Extract each line from the entries below that has the string "none" in it.

━━ Data shown ━━

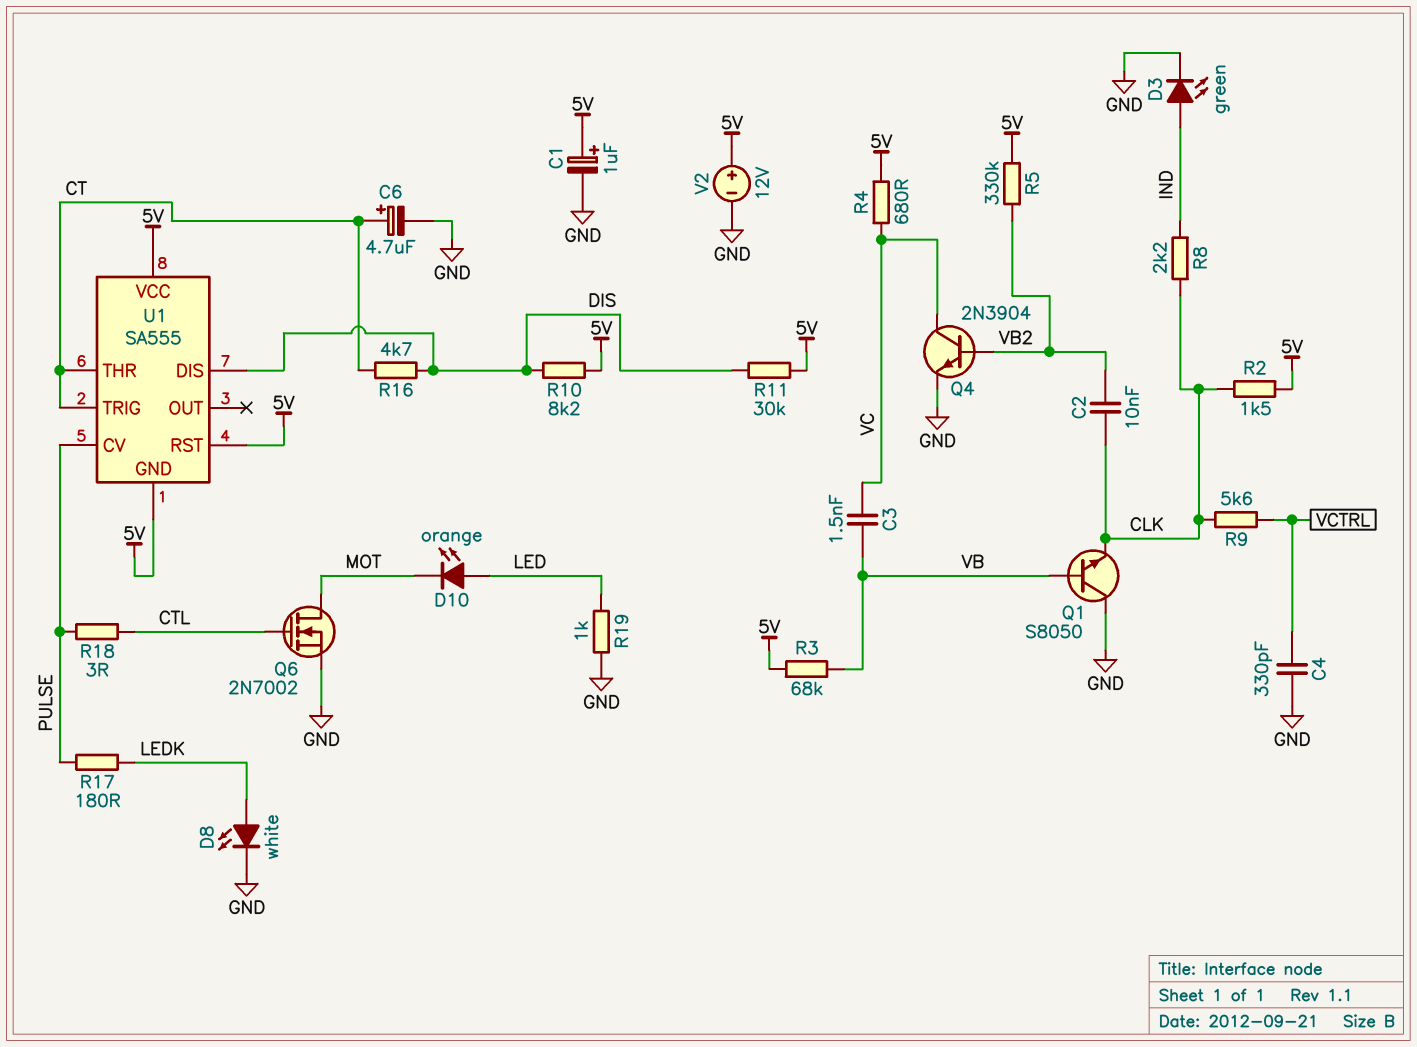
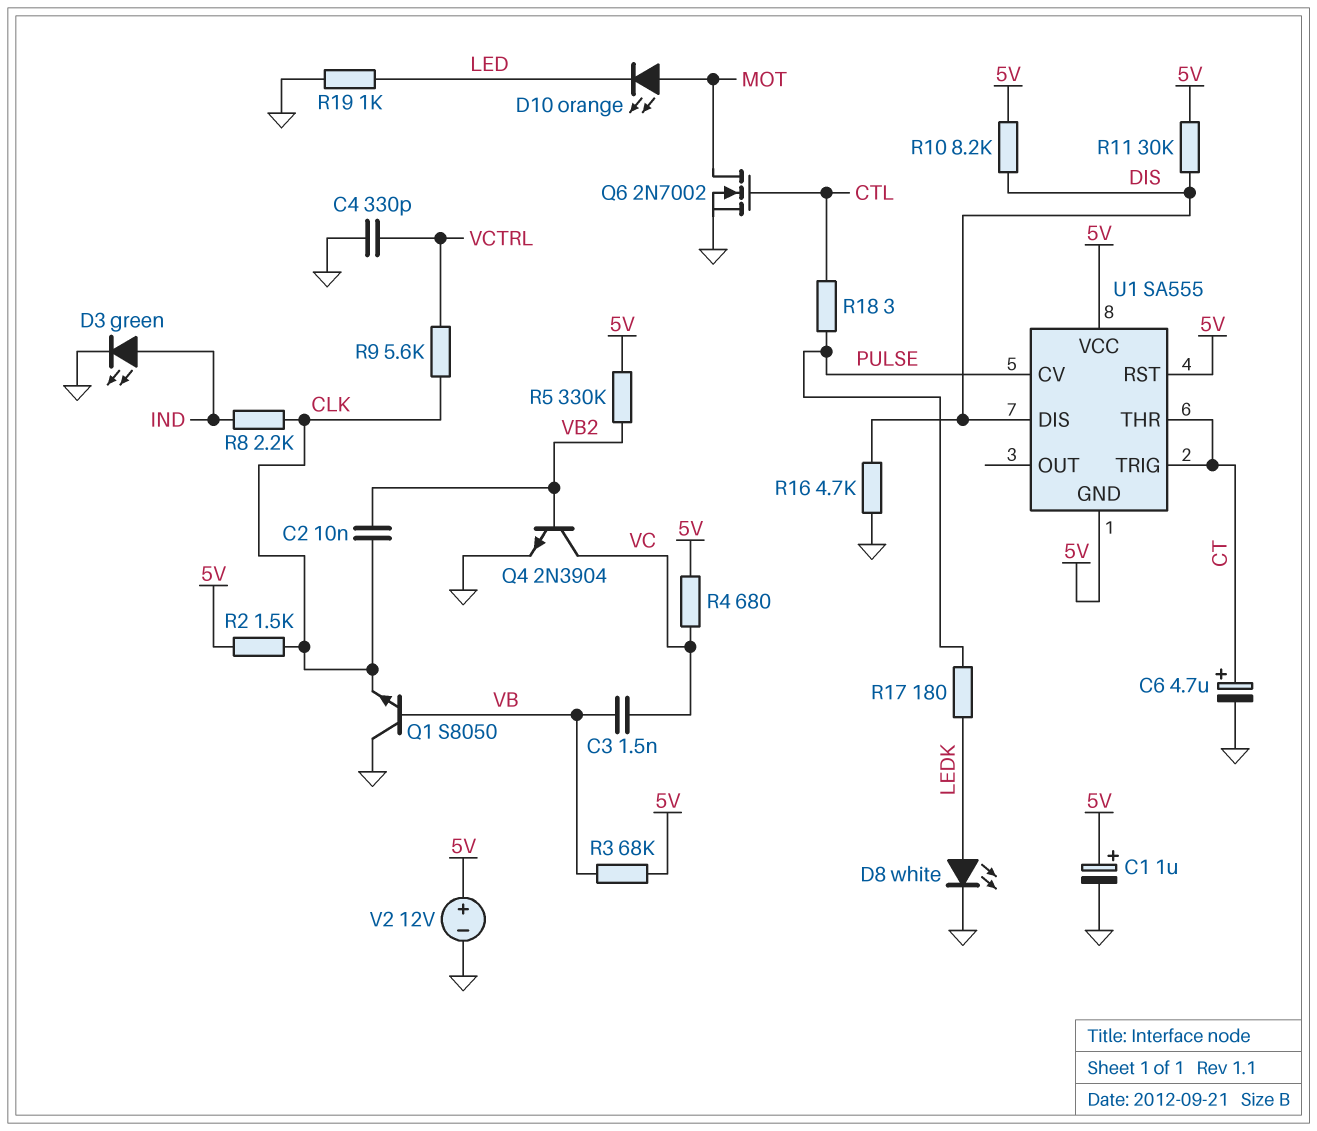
D10: LED orange (A LED, K MOT) -> LED orange (A MOT, K LED)
R16: 4.7k (CT, DIS) -> 4.7k (DIS, GND)

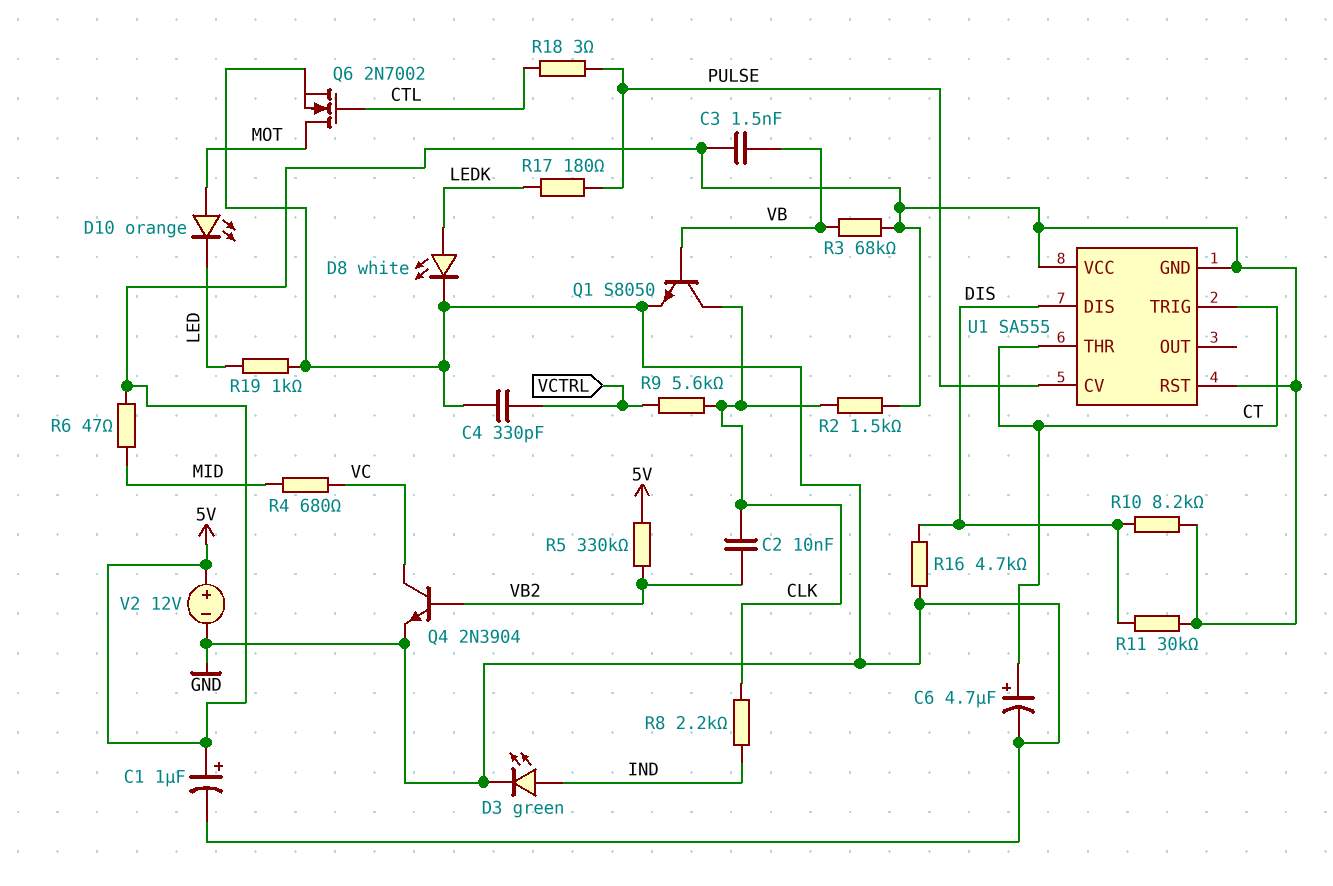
C3: 1.5nF (VB, VC) -> 1.5nF (5V, VB)
Q1: NPN S8050 (B VB, C GND, E CLK) -> NPN S8050 (B VB, C CLK, E GND)
R4: 680 (5V, VC) -> 680 (MID, VC)
R6: none -> 47 (5V, MID)

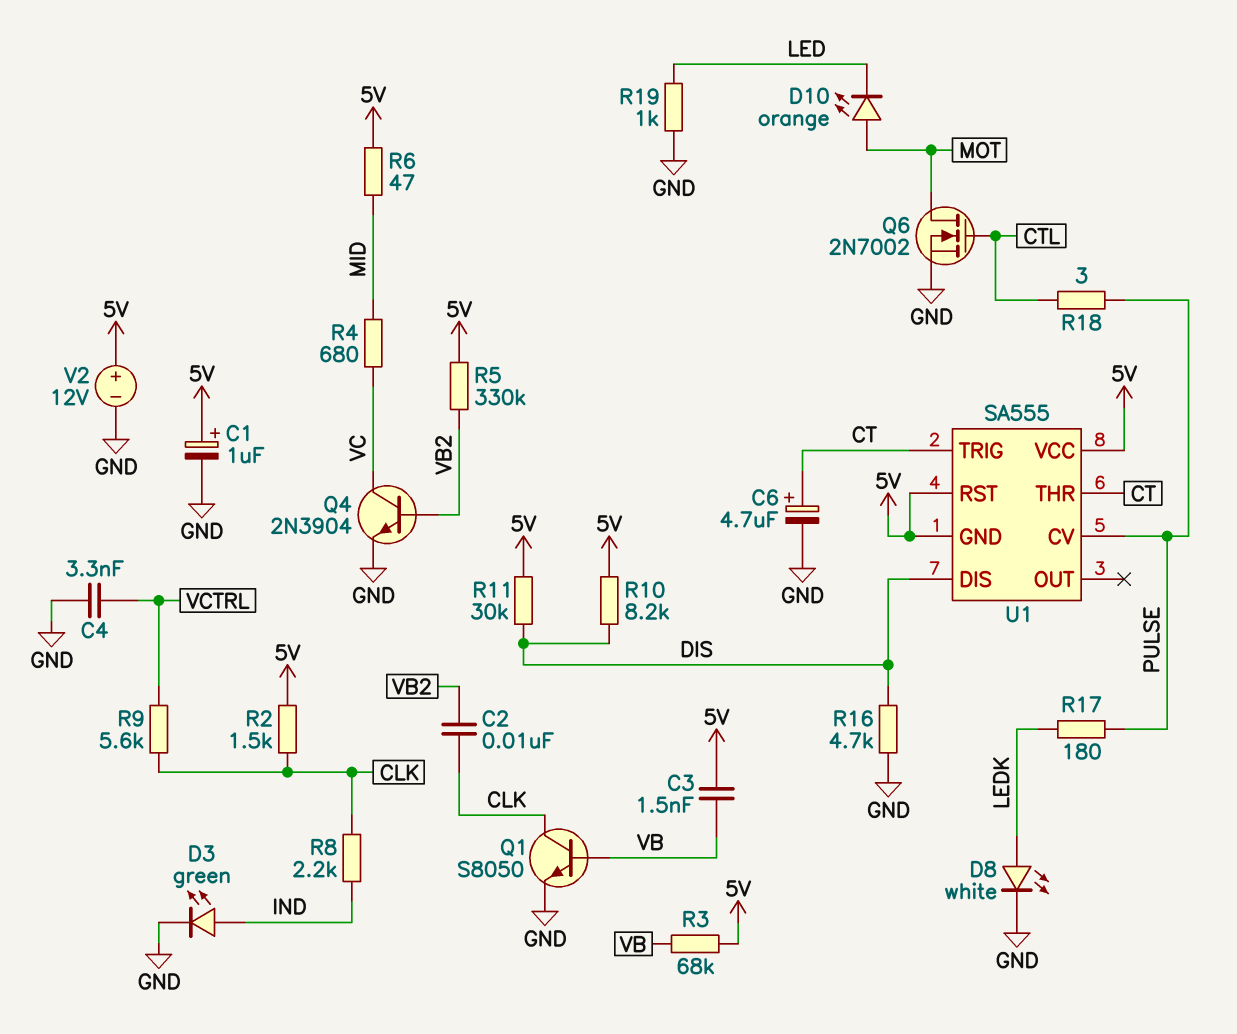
C4: 330pF (GND, VCTRL) -> 3.3nF (GND, VCTRL)

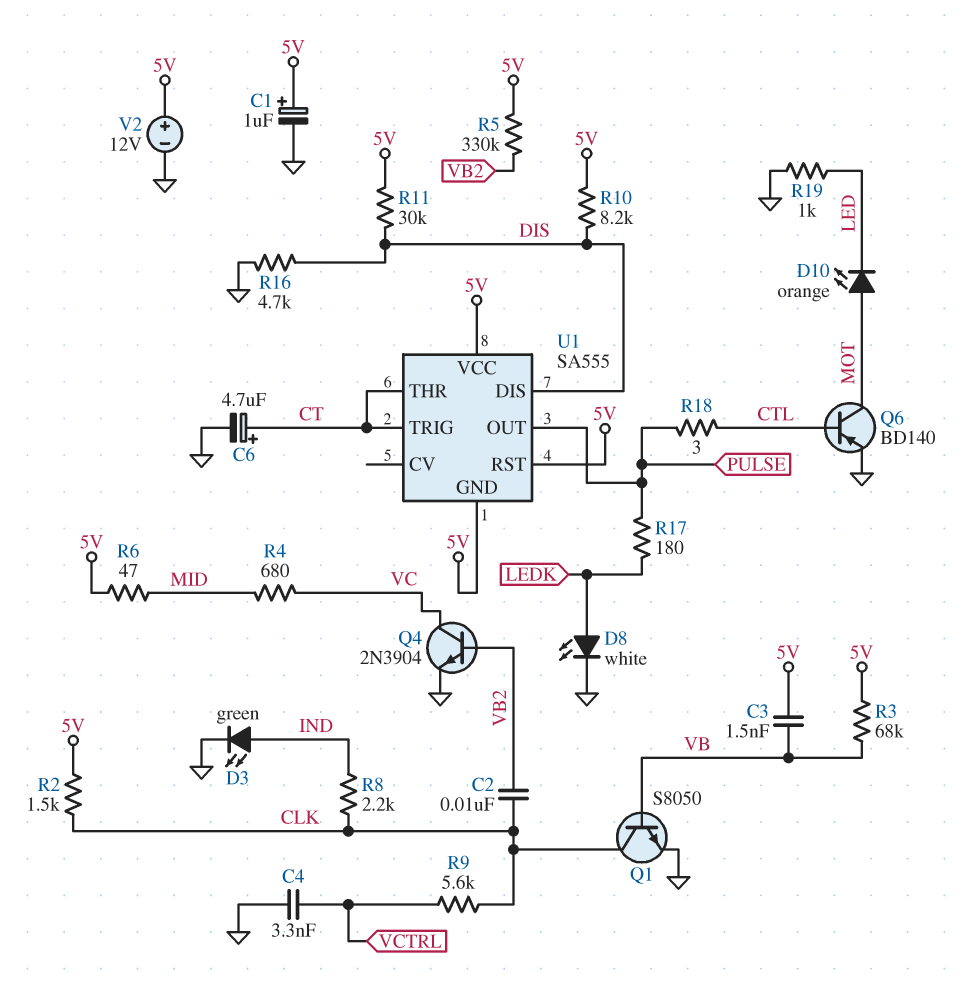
Q6: NMOS 2N7002 (G CTL, D MOT, S GND) -> PNP BD140 (B CTL, C MOT, E GND)
U1 pin CV: PULSE -> none
U1 pin OUT: none -> PULSE

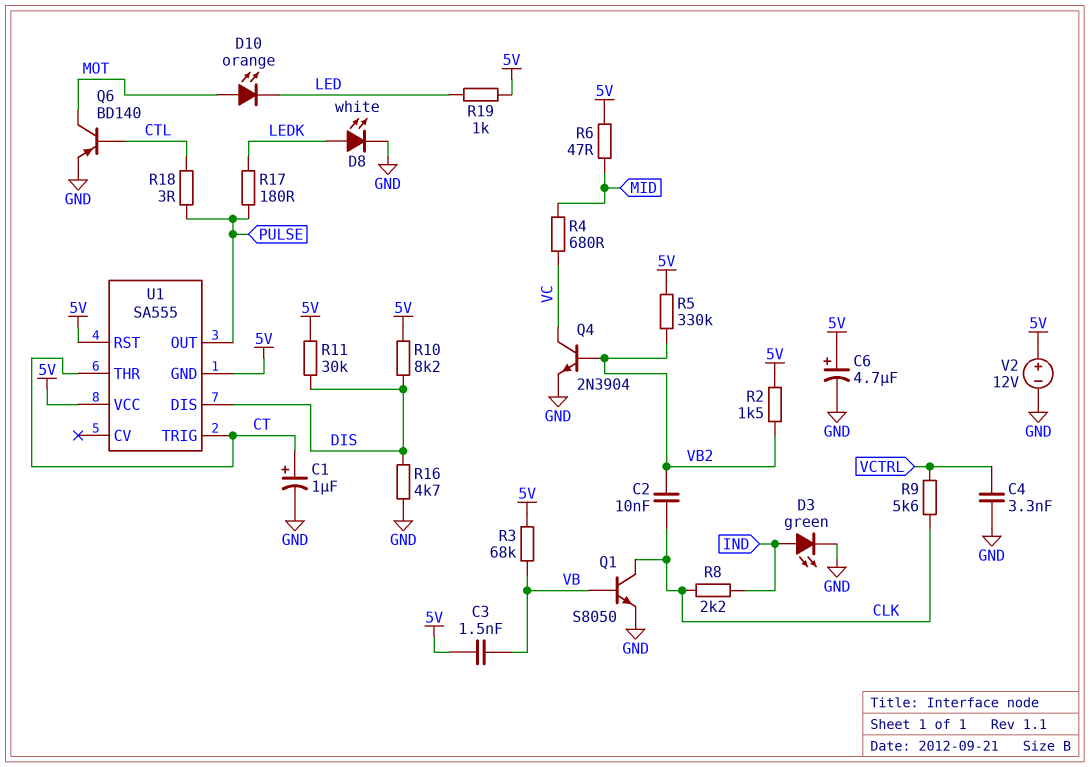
C1: 1uF (plus 5V, minus GND) -> 1uF (plus CT, minus GND)
C6: 4.7uF (plus CT, minus GND) -> 4.7uF (plus 5V, minus GND)
R2: 1.5k (5V, CLK) -> 1.5k (5V, VB2)
R19: 1k (GND, LED) -> 1k (5V, LED)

━━━

_Answer box_.
R6: none -> 47 (5V, MID)
U1 pin CV: PULSE -> none
U1 pin OUT: none -> PULSE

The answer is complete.